# Exercise instructions:
Could you transcribe exactly the lines below, from the line with "R6: 4.7k (+12V, N10) -> none" through the line with "C5: 33nF (+12V, GND) -> 1uF (+12V, GND)", and nothing else, leaving out the pictures?

(Data excerpts Opens)

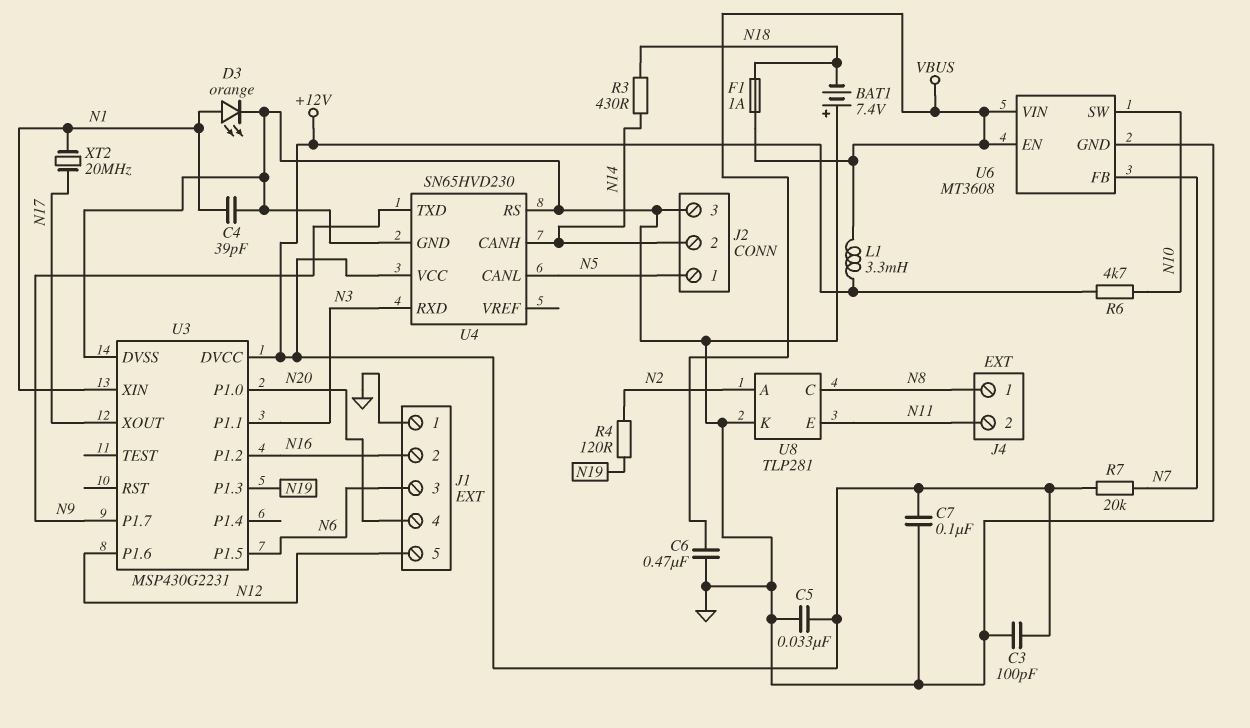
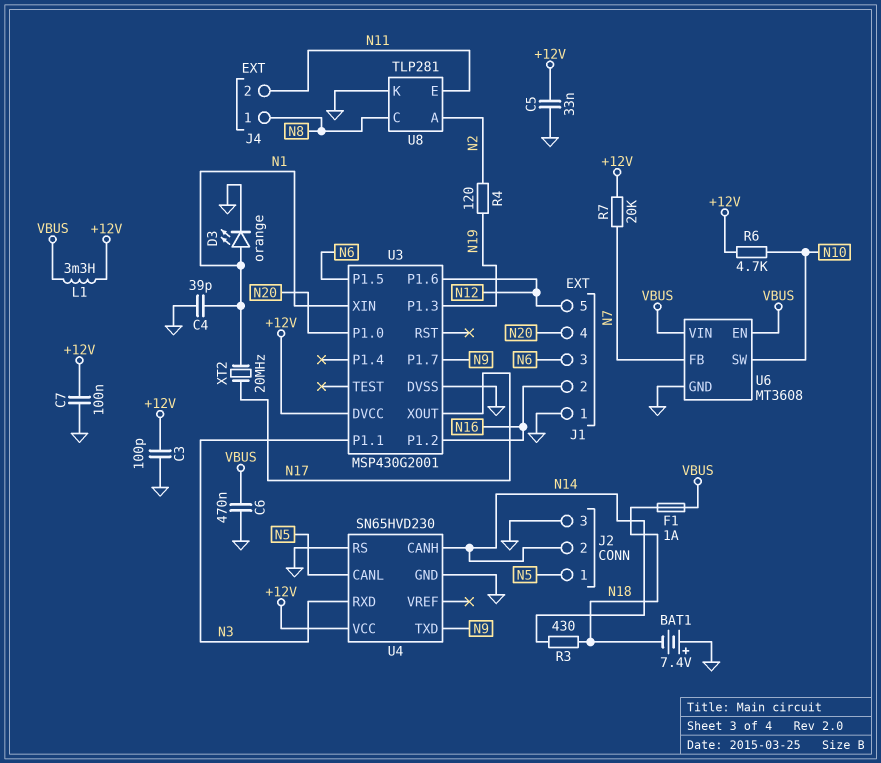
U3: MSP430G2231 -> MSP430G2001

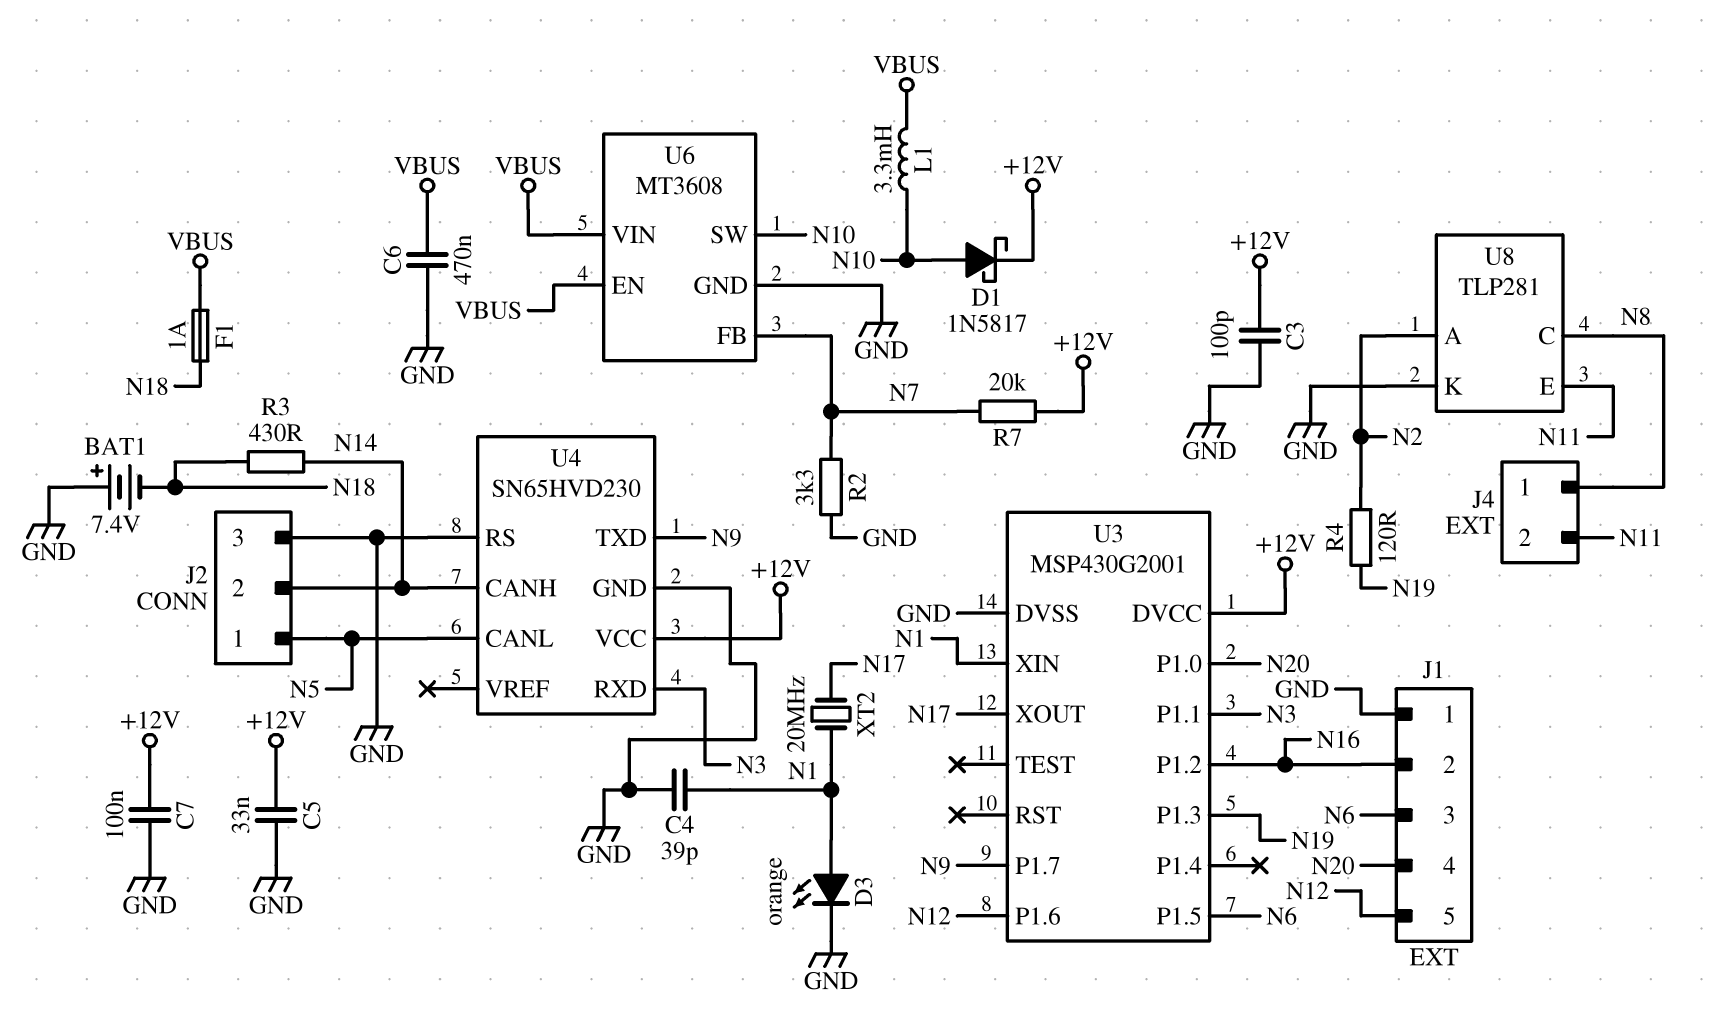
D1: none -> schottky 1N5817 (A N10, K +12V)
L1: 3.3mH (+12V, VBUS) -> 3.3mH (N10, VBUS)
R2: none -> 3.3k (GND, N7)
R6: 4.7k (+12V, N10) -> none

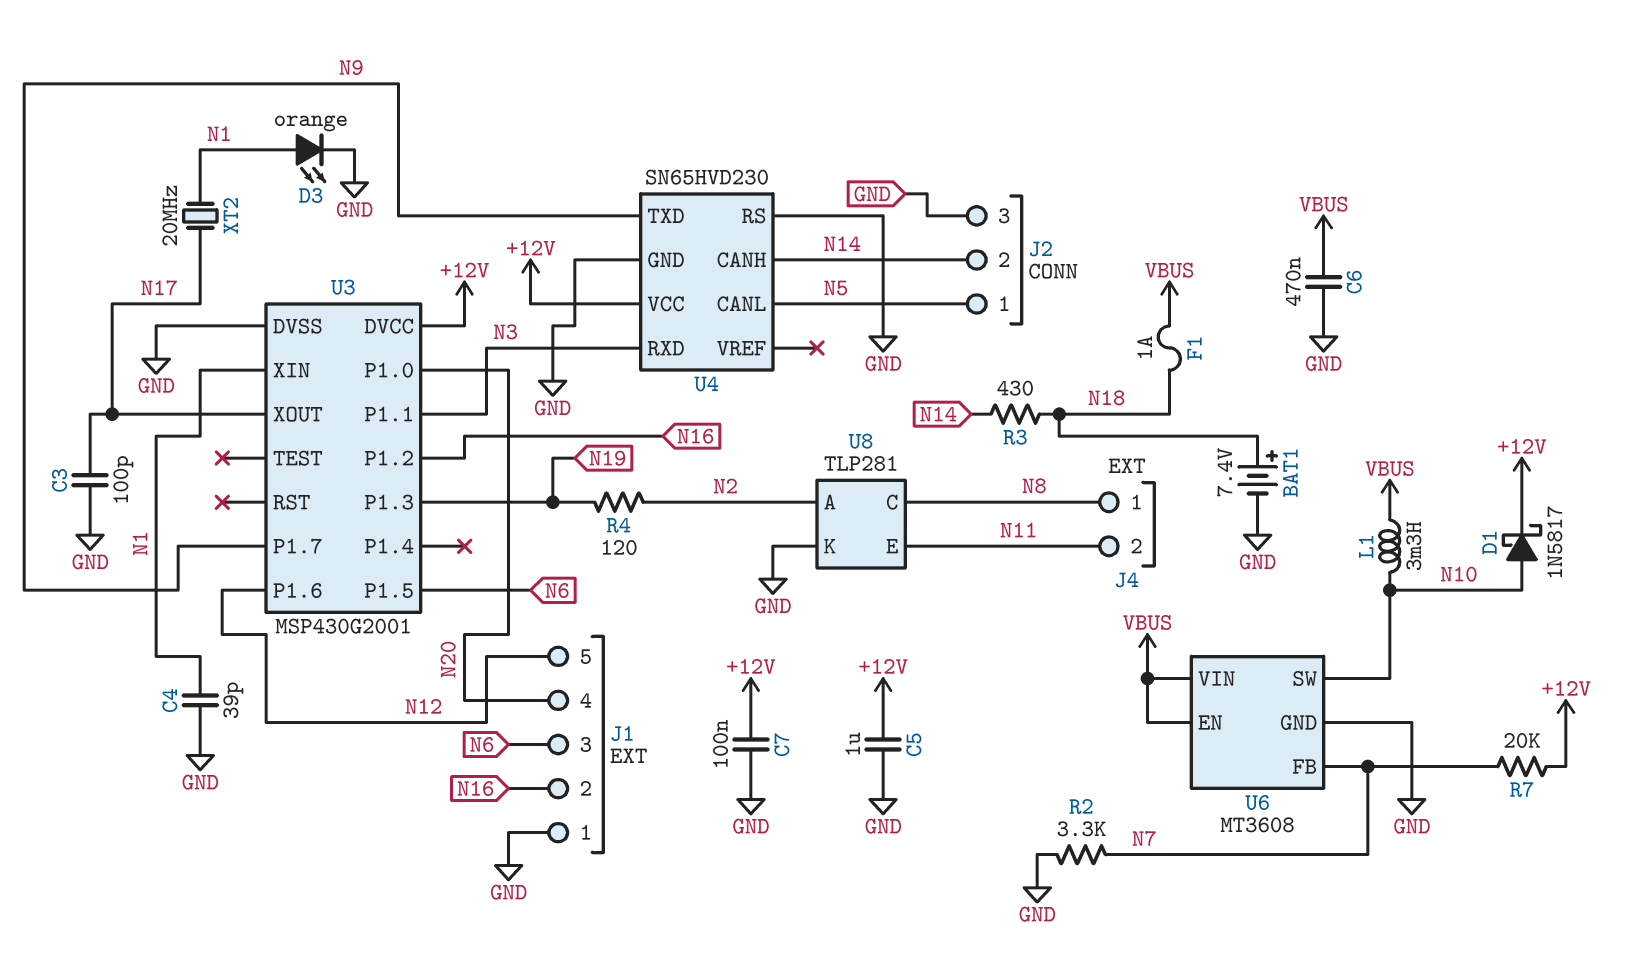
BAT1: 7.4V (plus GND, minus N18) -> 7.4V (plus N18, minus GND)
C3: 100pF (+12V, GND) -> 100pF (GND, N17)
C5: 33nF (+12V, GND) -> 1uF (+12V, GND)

(Data excerpts Closes)
(Data excerpts Opens)

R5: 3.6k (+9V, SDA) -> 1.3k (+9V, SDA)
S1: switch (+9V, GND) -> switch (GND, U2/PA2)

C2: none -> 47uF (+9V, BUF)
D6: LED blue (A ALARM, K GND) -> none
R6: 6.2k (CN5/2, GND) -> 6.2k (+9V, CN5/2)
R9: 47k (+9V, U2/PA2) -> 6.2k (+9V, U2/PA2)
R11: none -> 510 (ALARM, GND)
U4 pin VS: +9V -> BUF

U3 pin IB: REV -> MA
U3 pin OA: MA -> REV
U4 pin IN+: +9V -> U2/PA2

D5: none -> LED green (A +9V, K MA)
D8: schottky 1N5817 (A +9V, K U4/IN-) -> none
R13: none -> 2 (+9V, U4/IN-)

(Data excerpts Closes)

# Result:
R6: 4.7k (+12V, N10) -> none

BAT1: 7.4V (plus GND, minus N18) -> 7.4V (plus N18, minus GND)
C3: 100pF (+12V, GND) -> 100pF (GND, N17)
C5: 33nF (+12V, GND) -> 1uF (+12V, GND)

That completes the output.